━━━ Provided information

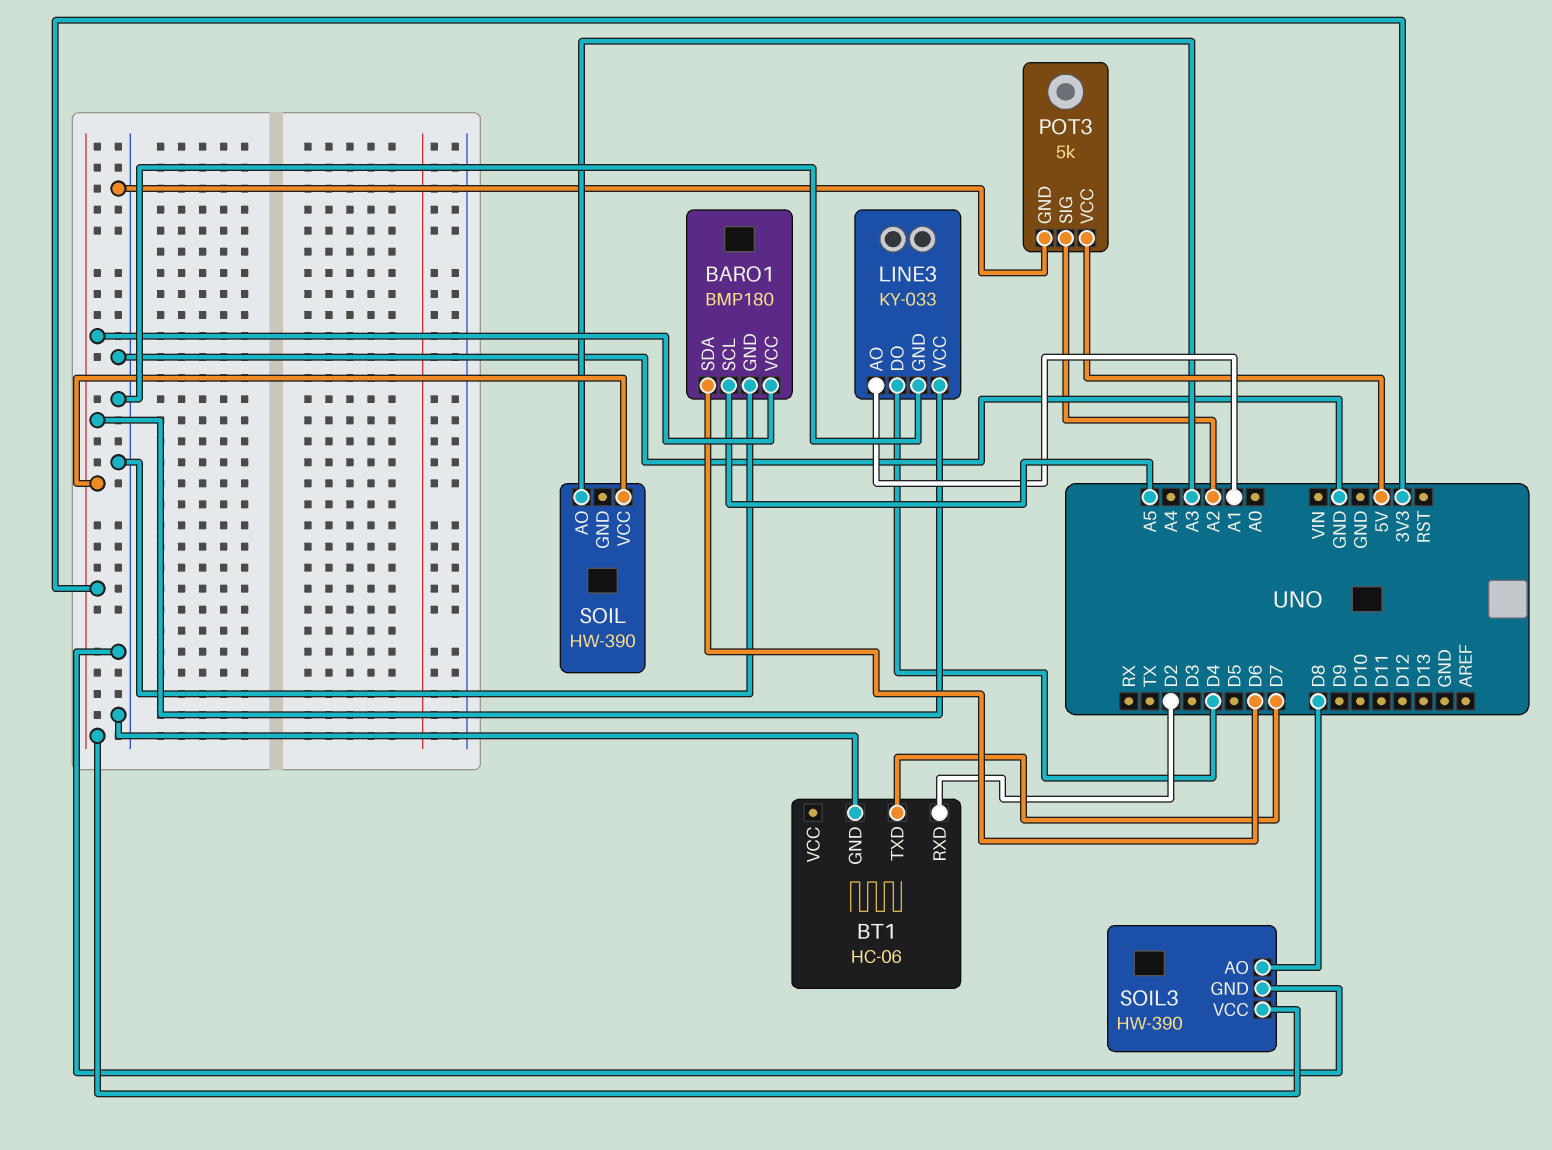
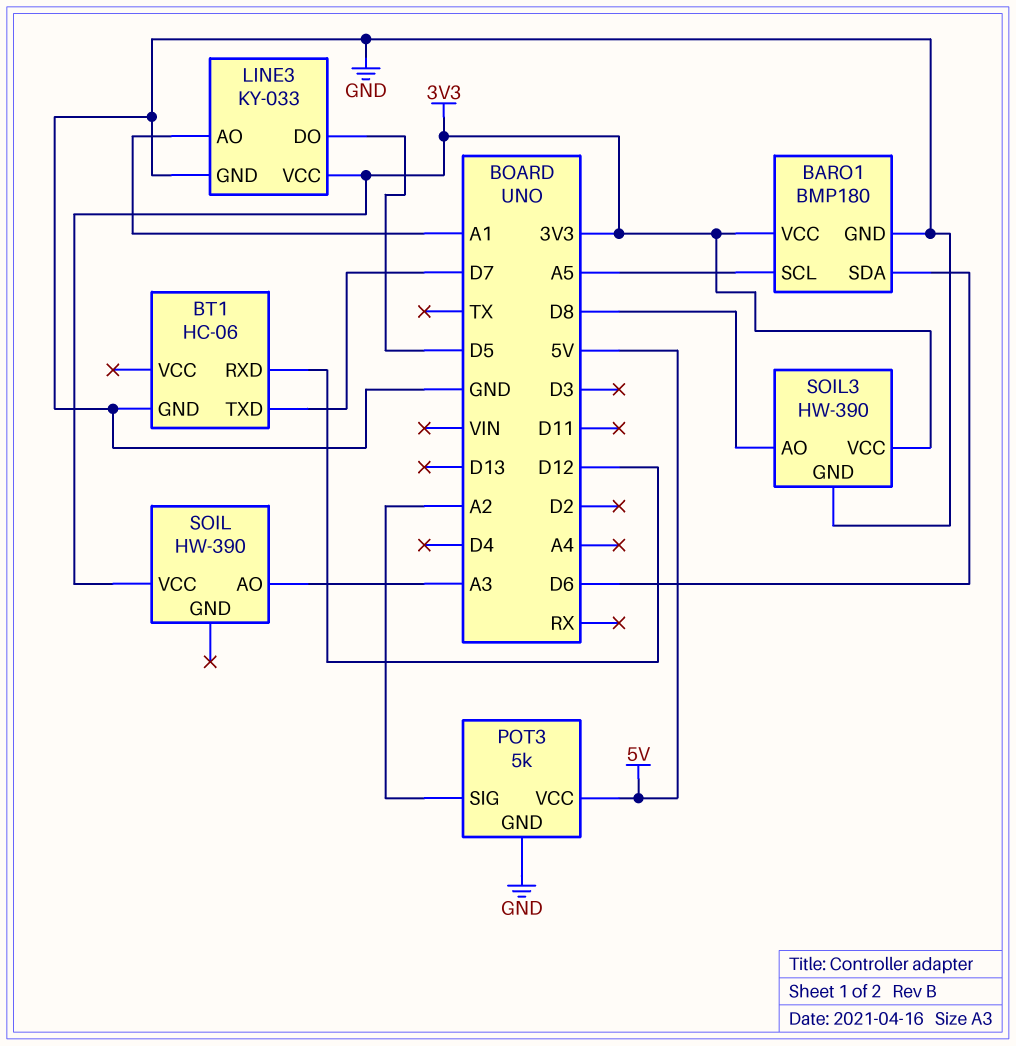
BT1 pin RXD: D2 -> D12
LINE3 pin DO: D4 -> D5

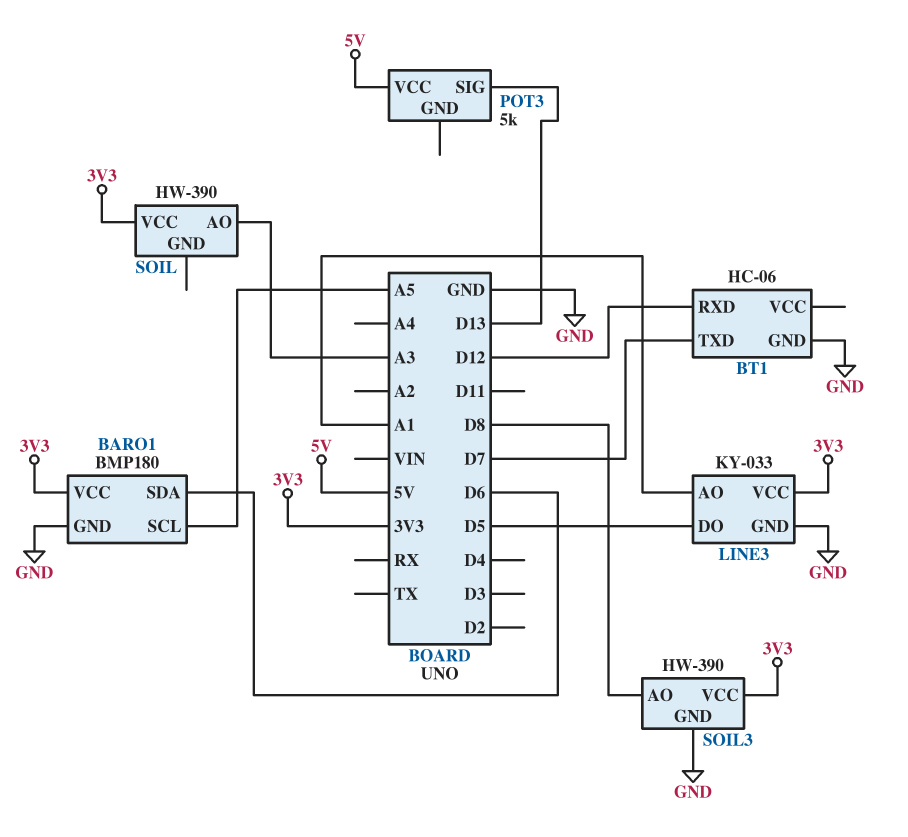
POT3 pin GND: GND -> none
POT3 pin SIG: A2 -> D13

━━━━━━
━━━ Provided information

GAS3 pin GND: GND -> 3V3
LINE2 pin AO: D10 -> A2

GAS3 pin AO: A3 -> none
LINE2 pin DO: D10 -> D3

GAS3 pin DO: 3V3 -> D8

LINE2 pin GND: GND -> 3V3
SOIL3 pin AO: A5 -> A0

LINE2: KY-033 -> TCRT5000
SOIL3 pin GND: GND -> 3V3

━━━━━━
━━━ Provided information

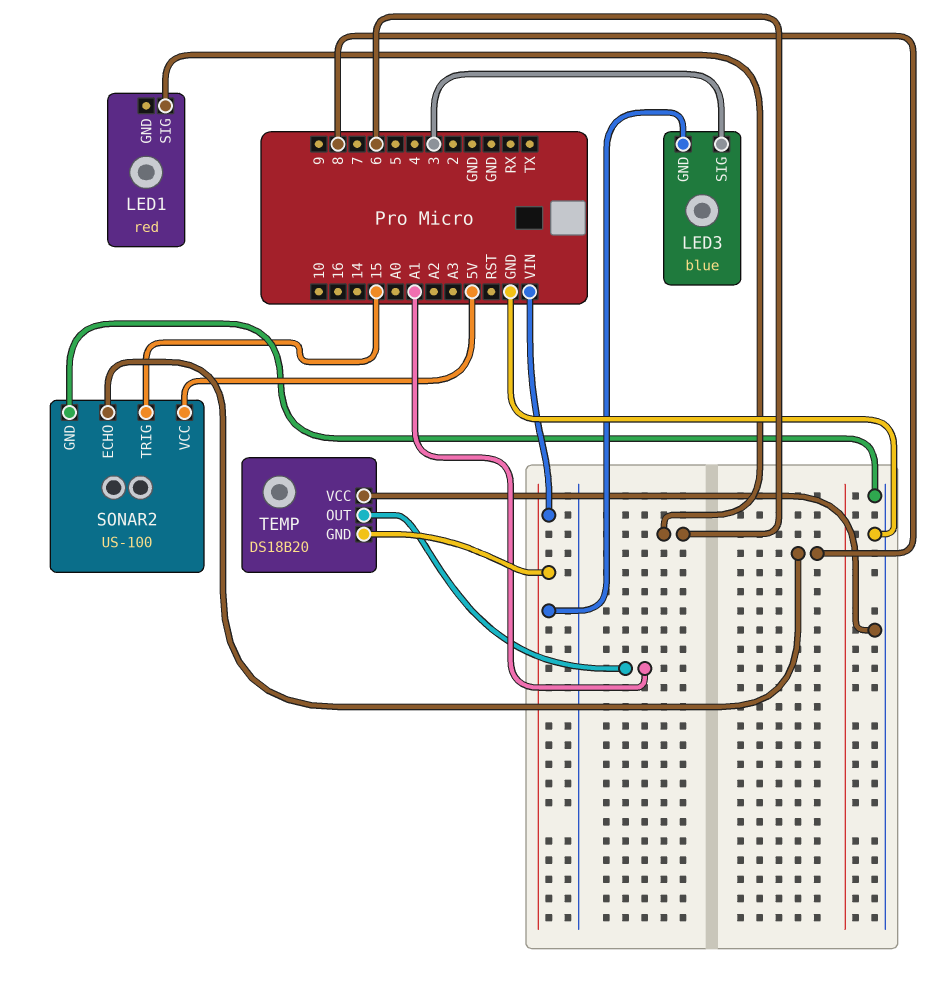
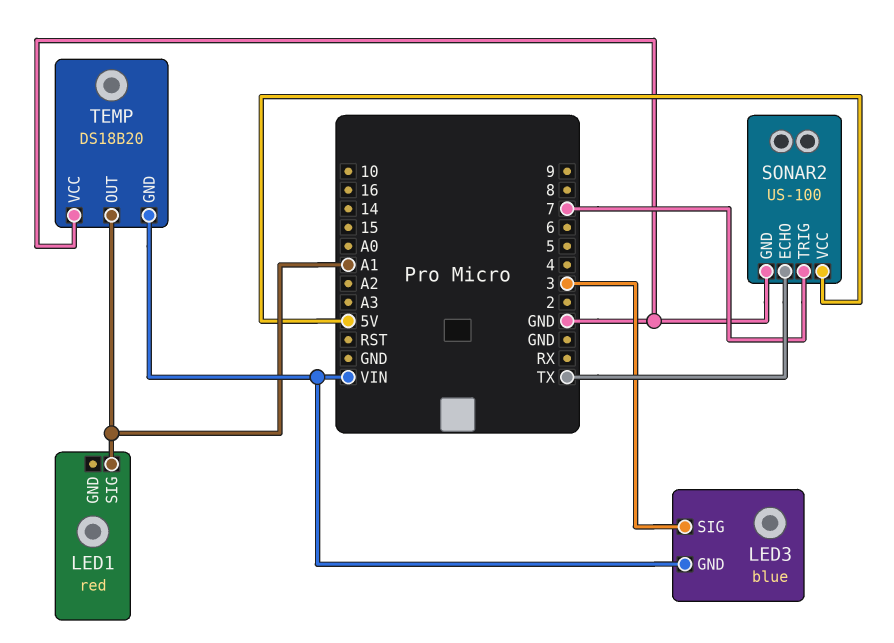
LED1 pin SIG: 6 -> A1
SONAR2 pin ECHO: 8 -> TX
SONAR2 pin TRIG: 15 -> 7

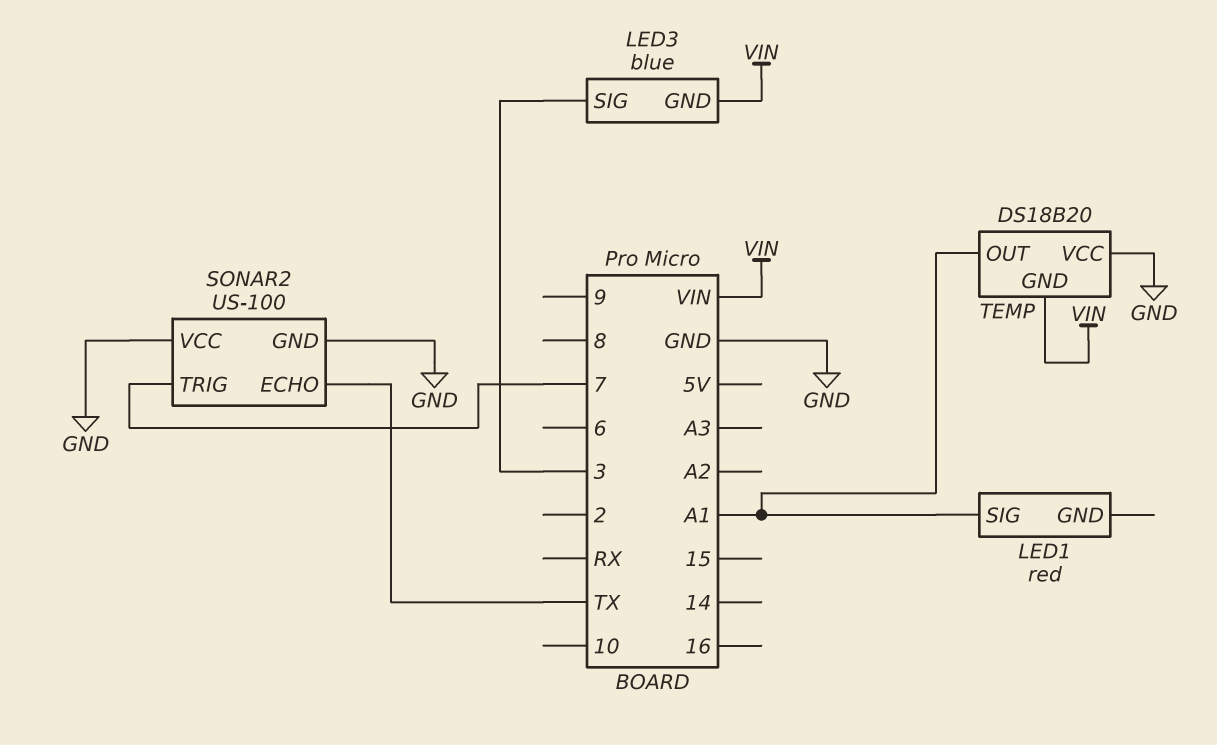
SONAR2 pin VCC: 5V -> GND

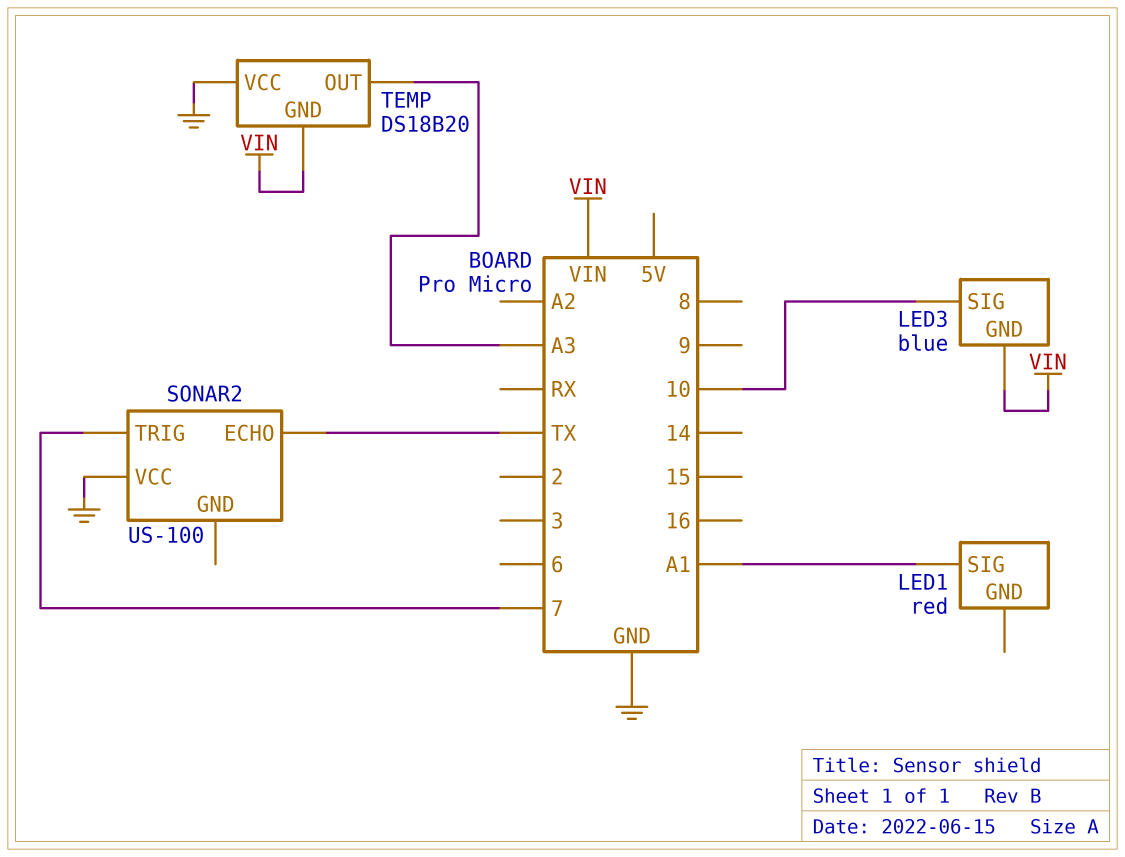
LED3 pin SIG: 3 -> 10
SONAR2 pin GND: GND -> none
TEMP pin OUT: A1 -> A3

━━━━━━

Problem — Produce a word-for-word copy of everything above from the line holding "GAS3 pin DO: 3V3 -> D8" down to the line holding "SOIL3 pin GND: GND -> 3V3", with both of those lines kept.

Exercise response —
GAS3 pin DO: 3V3 -> D8

LINE2 pin GND: GND -> 3V3
SOIL3 pin AO: A5 -> A0

LINE2: KY-033 -> TCRT5000
SOIL3 pin GND: GND -> 3V3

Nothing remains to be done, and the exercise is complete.